When copying the records below, omit any image and print everything else exactly.

[Dataset records Boundary: Start]

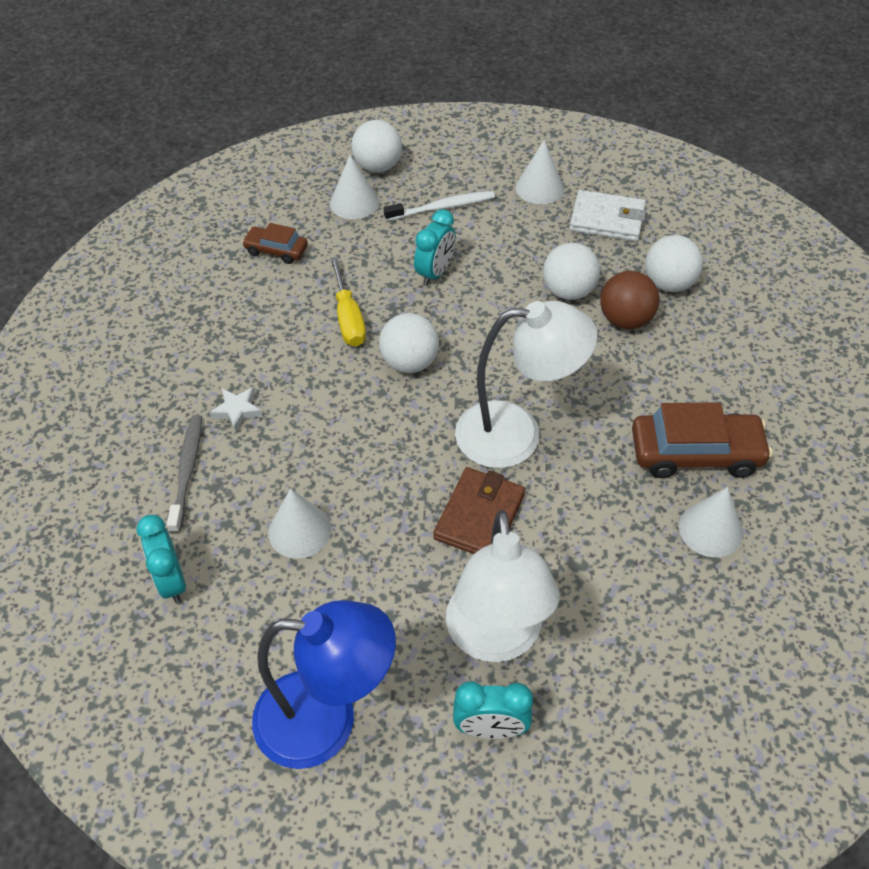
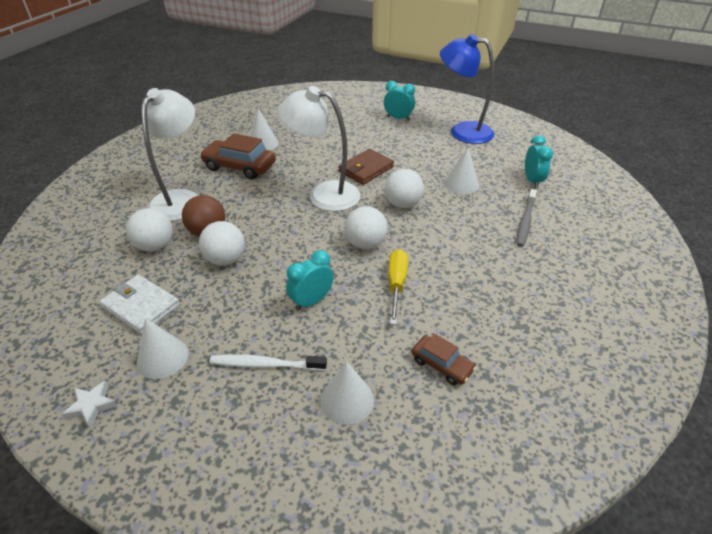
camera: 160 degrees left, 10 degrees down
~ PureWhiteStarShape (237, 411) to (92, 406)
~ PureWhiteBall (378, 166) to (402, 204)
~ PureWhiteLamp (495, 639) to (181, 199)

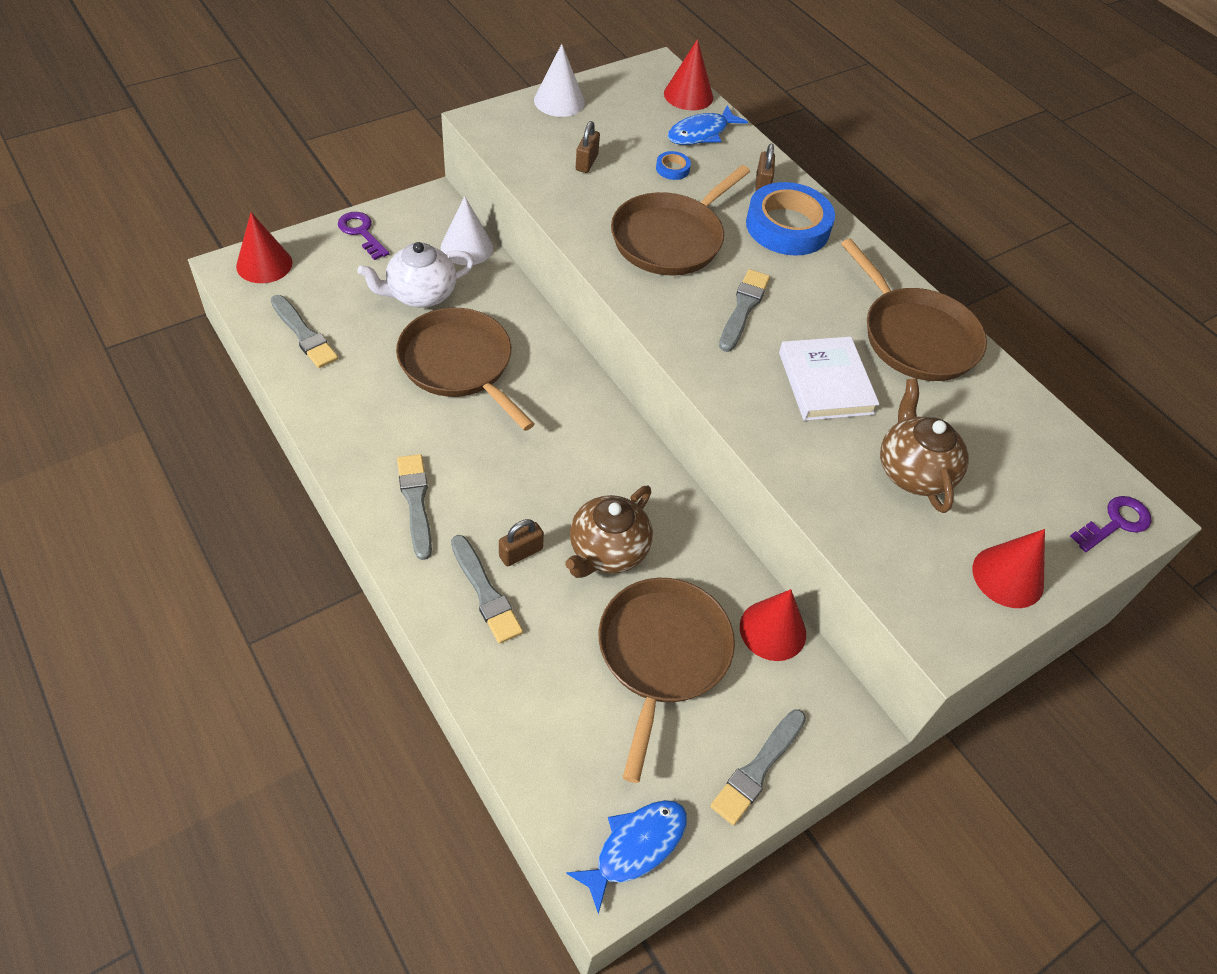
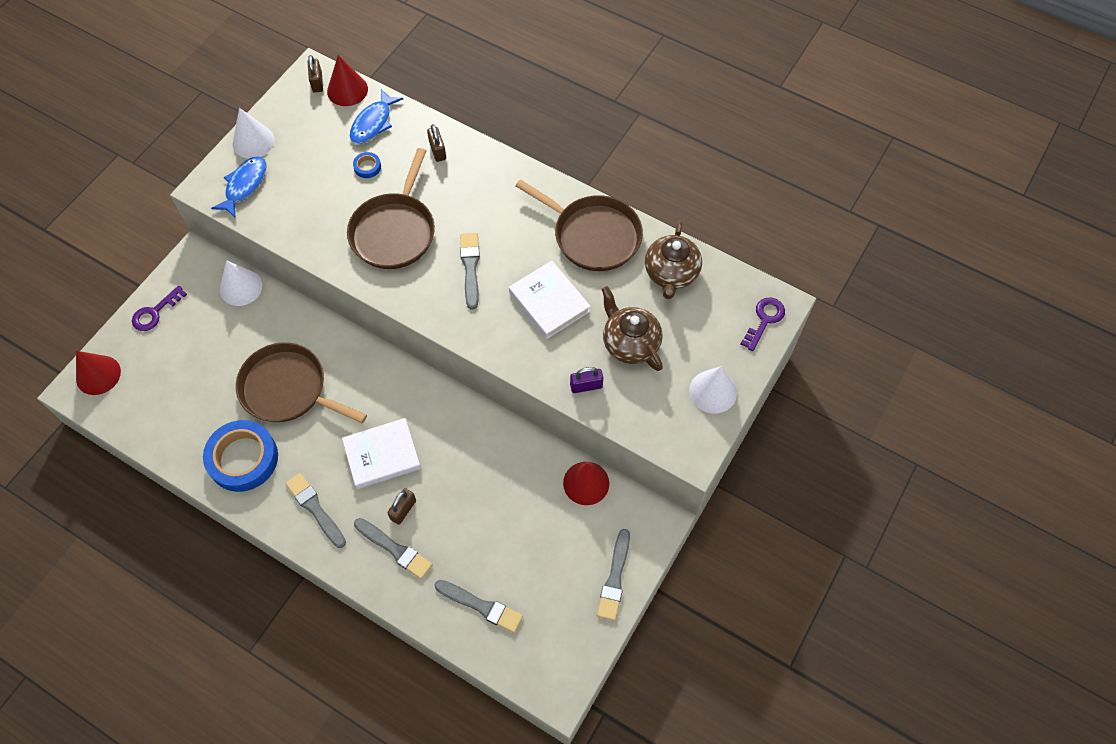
camera: 20 degrees left, 10 degrees up
- PureWhiteTeapot (420, 294)
- DarkBrownFryingPan (662, 654)
+ PureWhiteHardback (382, 455)
+ RoyalPurpleSmallLock (586, 386)
~ GrayBrush (304, 334) to (481, 606)
~ DarkBrownTeapot (607, 551) to (671, 274)
~ RoyalBlueFish (635, 847) to (244, 185)
~ DarkBrownSmallLock (586, 162) to (317, 82)
~ RoyalBlueRollOfTape (787, 226) to (243, 458)
~ RedConeShape (1008, 576) to PureWhiteConeShape (713, 391)
~ RoyalPurpleLatchkey (361, 233) = (155, 312) 75 degrees counterclockwise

[Dataset records Boundary: End]

*Written solution*
camera: 160 degrees left, 10 degrees down
~ PureWhiteStarShape (237, 411) to (92, 406)
~ PureWhiteBall (378, 166) to (402, 204)
~ PureWhiteLamp (495, 639) to (181, 199)

camera: 20 degrees left, 10 degrees up
- PureWhiteTeapot (420, 294)
- DarkBrownFryingPan (662, 654)
+ PureWhiteHardback (382, 455)
+ RoyalPurpleSmallLock (586, 386)
~ GrayBrush (304, 334) to (481, 606)
~ DarkBrownTeapot (607, 551) to (671, 274)
~ RoyalBlueFish (635, 847) to (244, 185)
~ DarkBrownSmallLock (586, 162) to (317, 82)
~ RoyalBlueRollOfTape (787, 226) to (243, 458)
~ RedConeShape (1008, 576) to PureWhiteConeShape (713, 391)
~ RoyalPurpleLatchkey (361, 233) = (155, 312) 75 degrees counterclockwise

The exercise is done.